++++ PROVIDED RECORDS

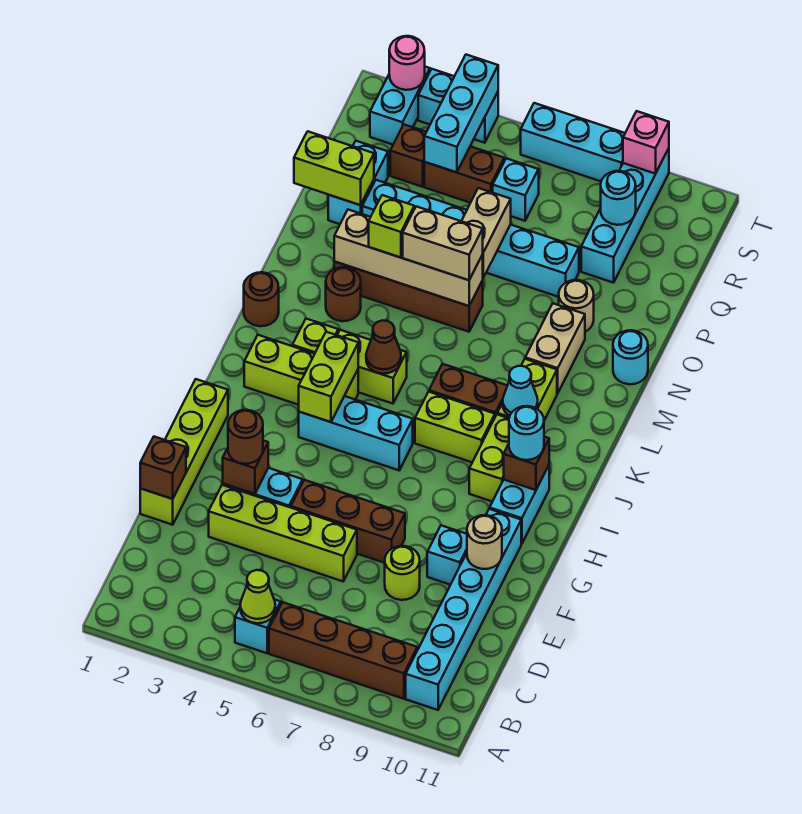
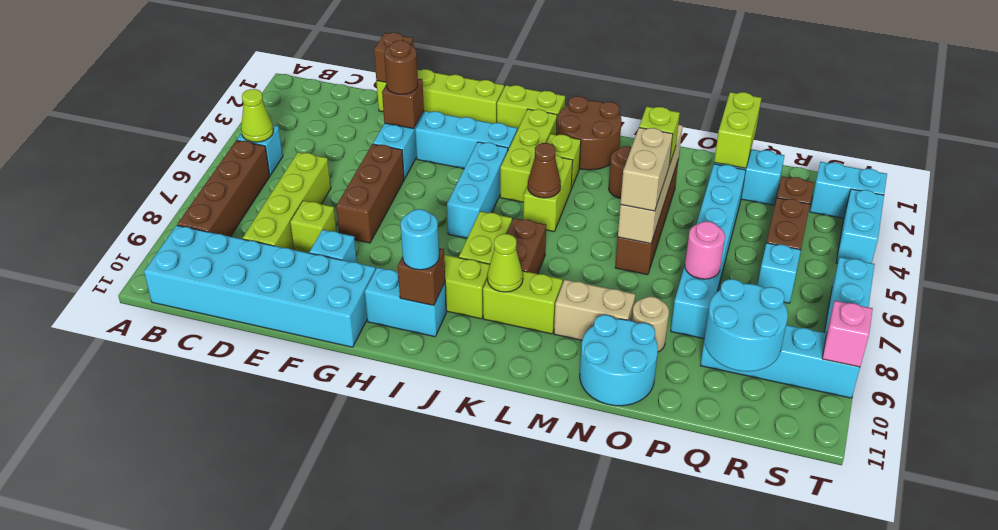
cyan 1x6 brick [406,509,521,710] -> cyan 2x6 brick [144,225,376,347]
lime 1x4 brick [209,485,357,581] -> lime 1x4 brick moved to [243,152,331,250]
lime 1x1 round brick [385,546,420,600] -> lime 1x1 brick [290,201,337,253]
tan 1x1 round brick [467,515,502,569] -> none
lime 1x2 brick [299,332,358,422] -> lime 1x2 brick moved to [497,85,565,135]
cyan 1x1 cone [503,366,538,416] -> lime 1x1 cone [487,234,523,292]
brown 1x1 round brick [244,272,279,326] -> brown 2x2 round brick [557,96,621,170]
cyan 1x1 round brick [613,330,648,384] -> cyan 2x2 round brick [580,315,658,406]
tan 1x2 brick [462,188,511,278] -> none
cyan 1x3 brick [424,55,498,172] -> cyan 1x3 brick moved to [415,111,517,169]
cyan 1x1 round brick [601,171,636,225] -> cyan 2x2 round brick [704,279,788,372]
pink 1x1 round brick [389,36,425,90] -> pink 1x1 round brick moved to [685,222,725,279]

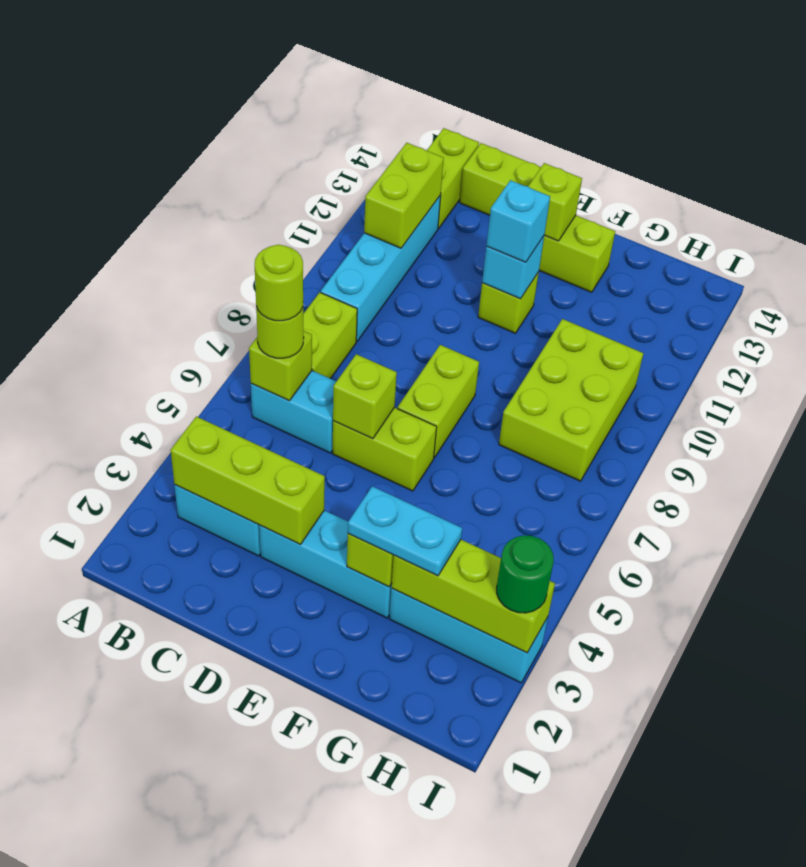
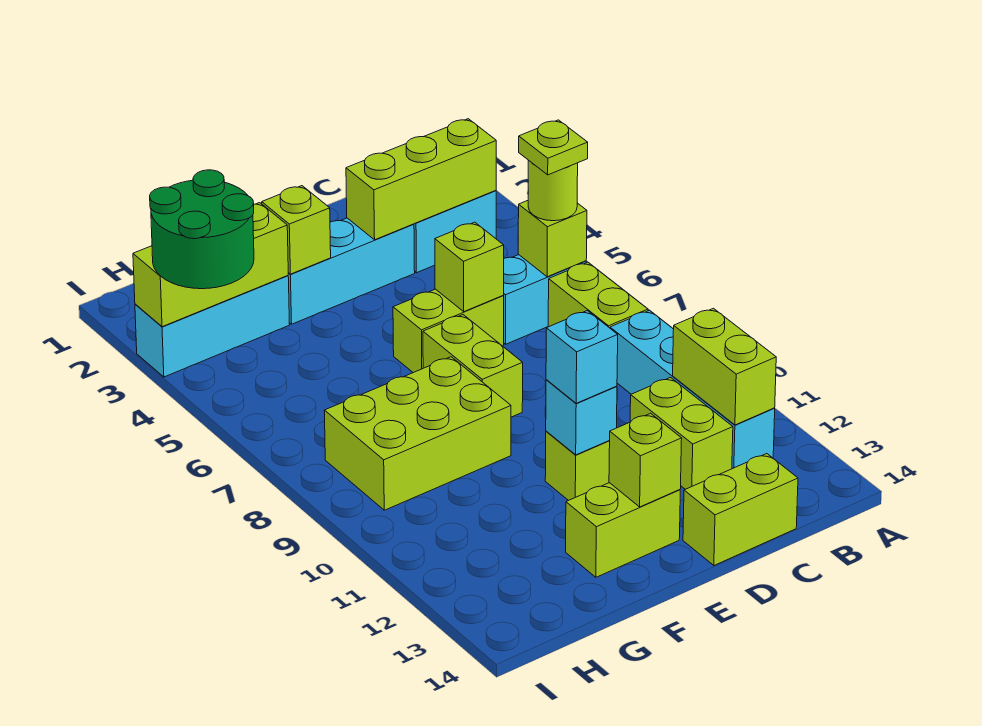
lime 1x1 round brick [255,245,303,321] -> lime 1x1 plate [519,120,588,175]
lime 1x2 brick [427,128,479,228] -> lime 1x2 brick moved to [630,378,733,489]
cyan 1x2 plate [348,486,462,576] -> none
lime 2x3 brick [499,319,643,481] -> lime 2x3 brick turned to [324,357,511,510]
green 1x1 round brick [497,535,554,613] -> green 2x2 round brick [150,170,254,289]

++++++++

For the word "none", report how many lines of the records contain it; respond with the number only.

3